**What the task requires**
In the records below, the line with "brown cross: (448, 393) -> (358, 397), moved" opens the range and the line with "green semicircle: (89, 65)" closes it; print that range exactly and nothing else.

Records from a data source
'''

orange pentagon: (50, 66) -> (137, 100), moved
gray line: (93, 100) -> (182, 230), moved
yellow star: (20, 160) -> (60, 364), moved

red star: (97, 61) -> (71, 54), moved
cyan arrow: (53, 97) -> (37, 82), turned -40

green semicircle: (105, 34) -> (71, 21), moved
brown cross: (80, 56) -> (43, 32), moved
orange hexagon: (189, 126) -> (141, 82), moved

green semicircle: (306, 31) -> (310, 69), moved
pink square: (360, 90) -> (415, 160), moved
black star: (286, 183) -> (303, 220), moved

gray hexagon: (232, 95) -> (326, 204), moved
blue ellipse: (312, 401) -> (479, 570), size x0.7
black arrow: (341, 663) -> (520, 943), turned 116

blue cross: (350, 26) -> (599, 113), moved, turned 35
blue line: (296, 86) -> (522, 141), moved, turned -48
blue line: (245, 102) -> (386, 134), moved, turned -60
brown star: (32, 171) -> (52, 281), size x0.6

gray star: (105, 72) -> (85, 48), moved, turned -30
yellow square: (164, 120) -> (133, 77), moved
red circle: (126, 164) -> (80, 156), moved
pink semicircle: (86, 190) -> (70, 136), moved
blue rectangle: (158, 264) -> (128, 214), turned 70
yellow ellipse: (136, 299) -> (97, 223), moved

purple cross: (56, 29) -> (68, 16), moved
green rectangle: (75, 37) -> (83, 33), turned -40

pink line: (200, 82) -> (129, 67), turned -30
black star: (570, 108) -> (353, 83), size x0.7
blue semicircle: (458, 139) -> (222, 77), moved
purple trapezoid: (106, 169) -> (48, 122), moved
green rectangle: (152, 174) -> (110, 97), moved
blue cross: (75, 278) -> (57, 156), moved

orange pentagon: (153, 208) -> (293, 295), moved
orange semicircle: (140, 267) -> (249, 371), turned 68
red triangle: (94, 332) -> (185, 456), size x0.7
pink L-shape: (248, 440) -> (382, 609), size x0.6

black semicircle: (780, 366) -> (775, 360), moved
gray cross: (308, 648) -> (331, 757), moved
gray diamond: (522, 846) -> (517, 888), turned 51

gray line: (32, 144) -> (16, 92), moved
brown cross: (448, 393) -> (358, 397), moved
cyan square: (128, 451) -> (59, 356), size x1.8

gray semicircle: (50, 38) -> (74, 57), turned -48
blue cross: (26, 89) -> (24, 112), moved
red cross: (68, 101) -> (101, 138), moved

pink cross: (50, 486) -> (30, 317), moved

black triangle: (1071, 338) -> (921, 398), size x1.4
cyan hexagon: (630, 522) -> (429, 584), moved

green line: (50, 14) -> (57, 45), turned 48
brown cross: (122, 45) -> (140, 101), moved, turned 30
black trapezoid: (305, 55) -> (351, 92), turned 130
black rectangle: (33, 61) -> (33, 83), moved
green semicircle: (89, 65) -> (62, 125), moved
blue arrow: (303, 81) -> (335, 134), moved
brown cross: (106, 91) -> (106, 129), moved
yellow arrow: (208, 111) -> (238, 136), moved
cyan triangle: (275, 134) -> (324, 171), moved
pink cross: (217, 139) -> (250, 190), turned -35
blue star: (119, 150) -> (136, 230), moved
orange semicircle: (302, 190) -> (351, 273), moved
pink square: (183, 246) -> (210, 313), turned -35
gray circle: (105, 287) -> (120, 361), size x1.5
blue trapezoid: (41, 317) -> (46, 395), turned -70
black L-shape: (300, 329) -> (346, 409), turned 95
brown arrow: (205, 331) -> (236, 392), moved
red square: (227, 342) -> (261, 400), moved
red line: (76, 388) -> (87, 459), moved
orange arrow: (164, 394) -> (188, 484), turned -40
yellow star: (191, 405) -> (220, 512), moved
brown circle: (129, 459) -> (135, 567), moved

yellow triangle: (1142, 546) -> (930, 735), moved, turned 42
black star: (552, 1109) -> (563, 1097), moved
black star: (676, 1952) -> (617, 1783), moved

'''

**The answer**
brown cross: (448, 393) -> (358, 397), moved
cyan square: (128, 451) -> (59, 356), size x1.8

gray semicircle: (50, 38) -> (74, 57), turned -48
blue cross: (26, 89) -> (24, 112), moved
red cross: (68, 101) -> (101, 138), moved

pink cross: (50, 486) -> (30, 317), moved

black triangle: (1071, 338) -> (921, 398), size x1.4
cyan hexagon: (630, 522) -> (429, 584), moved

green line: (50, 14) -> (57, 45), turned 48
brown cross: (122, 45) -> (140, 101), moved, turned 30
black trapezoid: (305, 55) -> (351, 92), turned 130
black rectangle: (33, 61) -> (33, 83), moved
green semicircle: (89, 65) -> (62, 125), moved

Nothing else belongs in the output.